**Records shown**.
"""

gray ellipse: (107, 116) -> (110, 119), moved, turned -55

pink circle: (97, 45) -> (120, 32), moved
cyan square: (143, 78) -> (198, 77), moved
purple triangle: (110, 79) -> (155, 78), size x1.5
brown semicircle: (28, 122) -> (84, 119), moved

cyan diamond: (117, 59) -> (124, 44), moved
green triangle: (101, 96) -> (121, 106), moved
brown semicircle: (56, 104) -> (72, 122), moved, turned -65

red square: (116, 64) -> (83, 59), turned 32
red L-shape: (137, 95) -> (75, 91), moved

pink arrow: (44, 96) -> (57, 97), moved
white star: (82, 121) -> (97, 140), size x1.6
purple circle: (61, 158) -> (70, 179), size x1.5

"""
"""

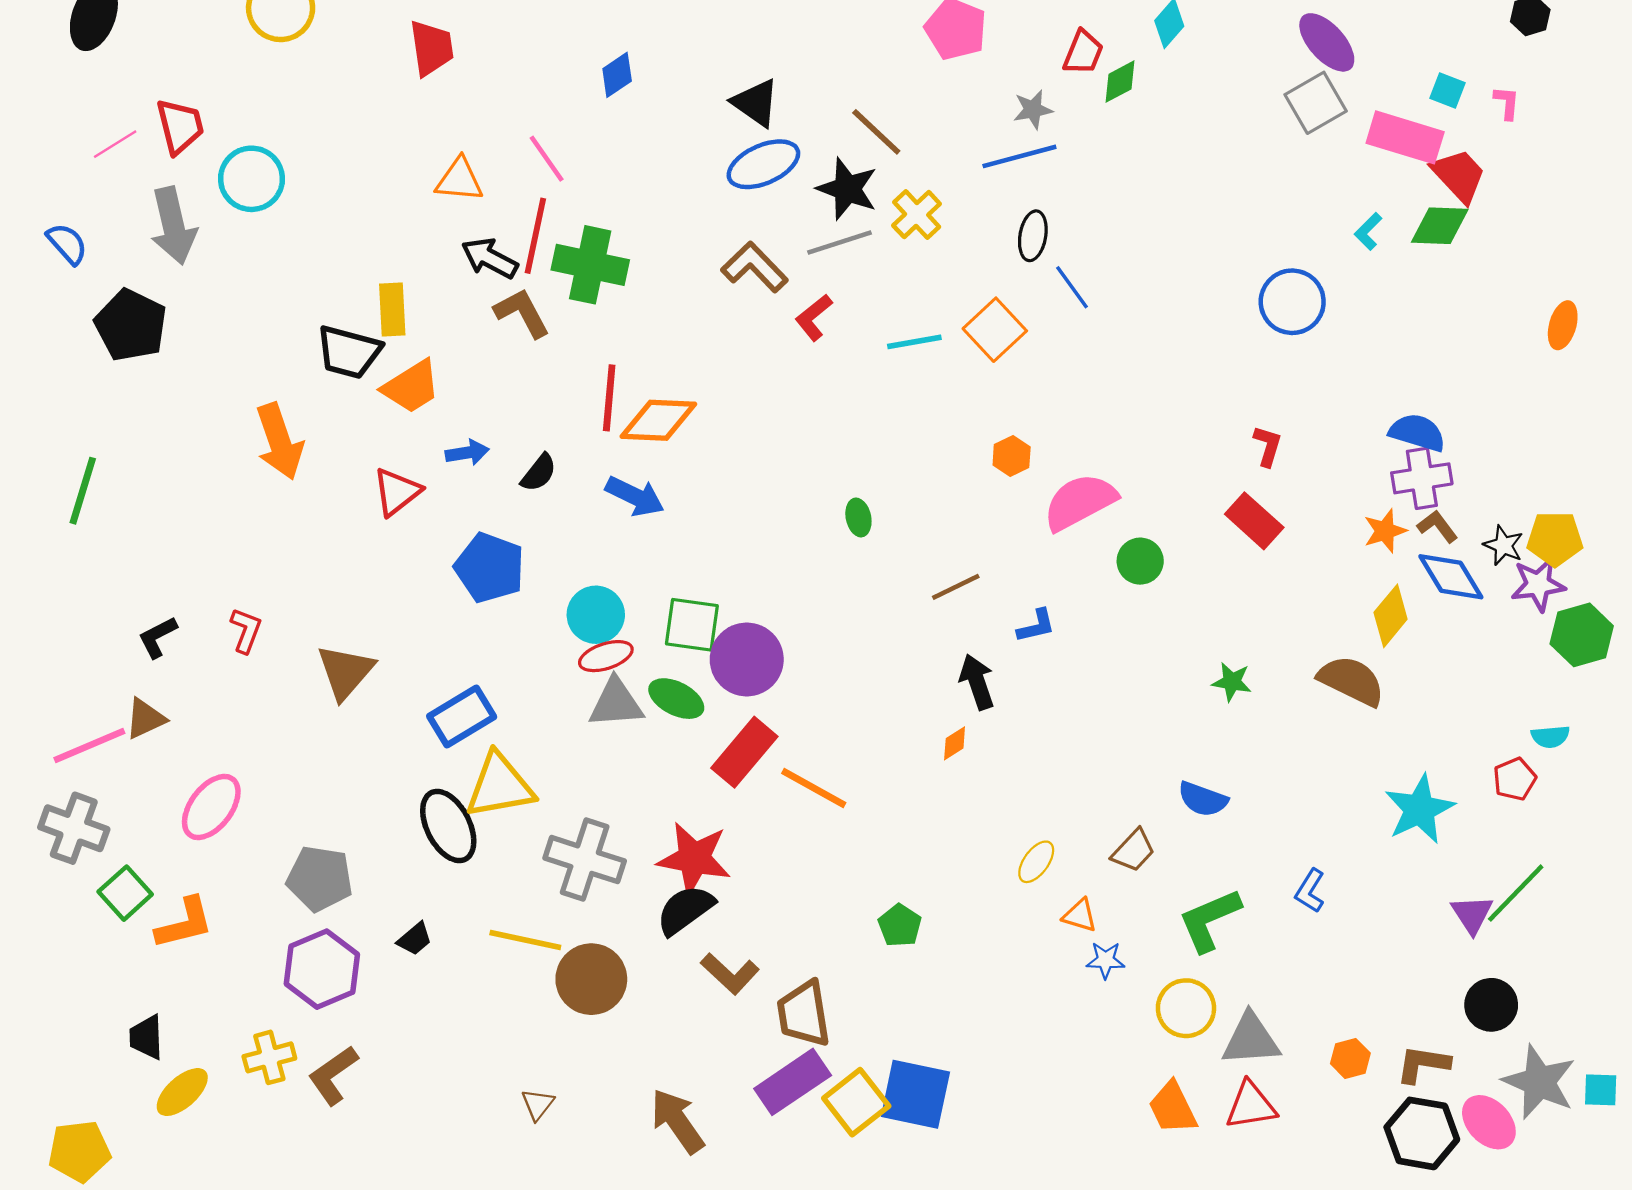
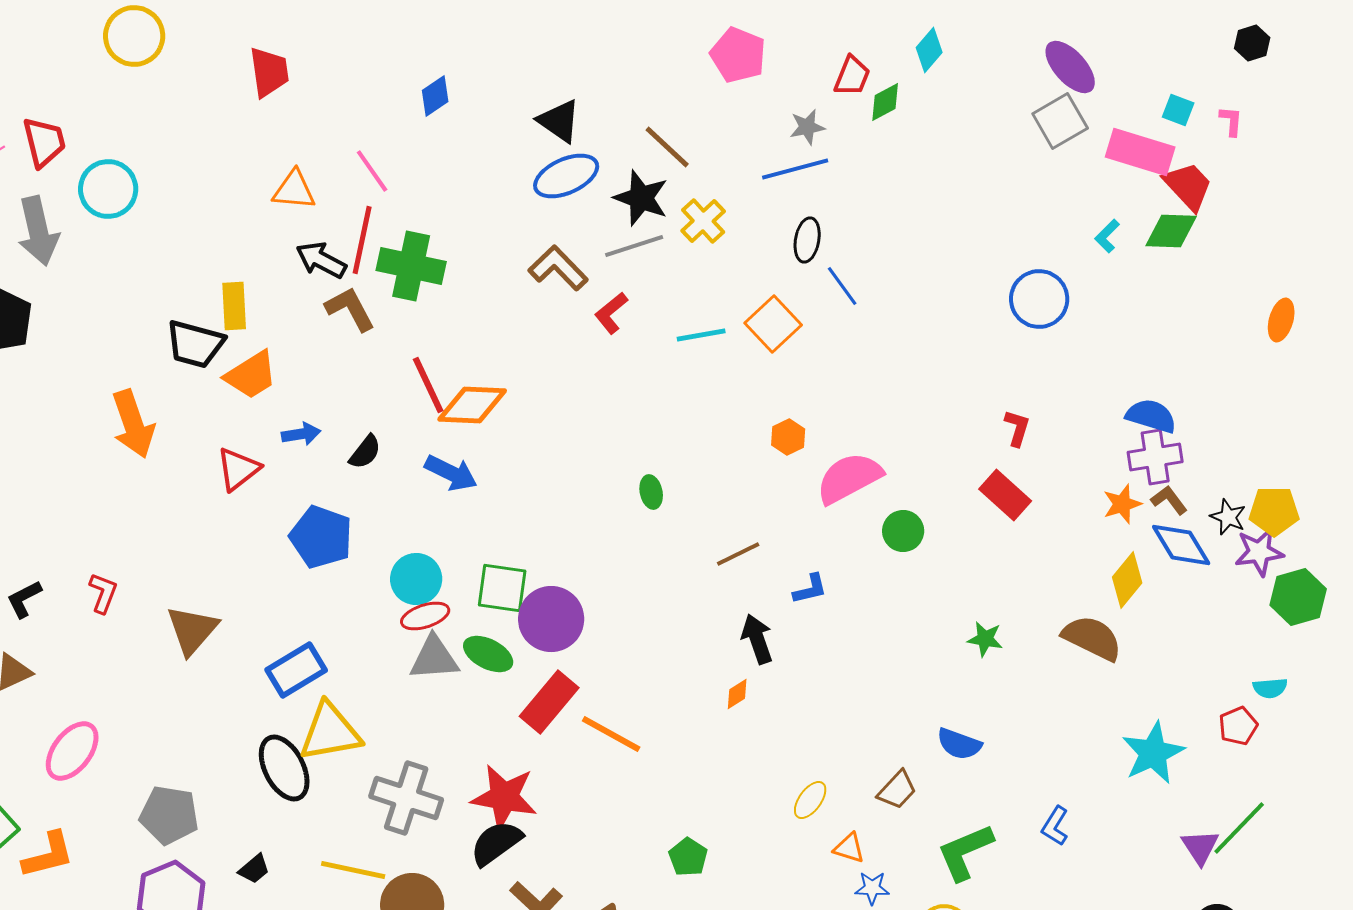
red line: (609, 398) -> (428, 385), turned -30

"""

**Your instructions**. Print the lines above from the one with "pink circle: (97, 45) -> (120, 32), moved" through the one with "purple circle: (61, 158)", both included, exactly as written and nothing more.

**Response**.
pink circle: (97, 45) -> (120, 32), moved
cyan square: (143, 78) -> (198, 77), moved
purple triangle: (110, 79) -> (155, 78), size x1.5
brown semicircle: (28, 122) -> (84, 119), moved

cyan diamond: (117, 59) -> (124, 44), moved
green triangle: (101, 96) -> (121, 106), moved
brown semicircle: (56, 104) -> (72, 122), moved, turned -65

red square: (116, 64) -> (83, 59), turned 32
red L-shape: (137, 95) -> (75, 91), moved

pink arrow: (44, 96) -> (57, 97), moved
white star: (82, 121) -> (97, 140), size x1.6
purple circle: (61, 158) -> (70, 179), size x1.5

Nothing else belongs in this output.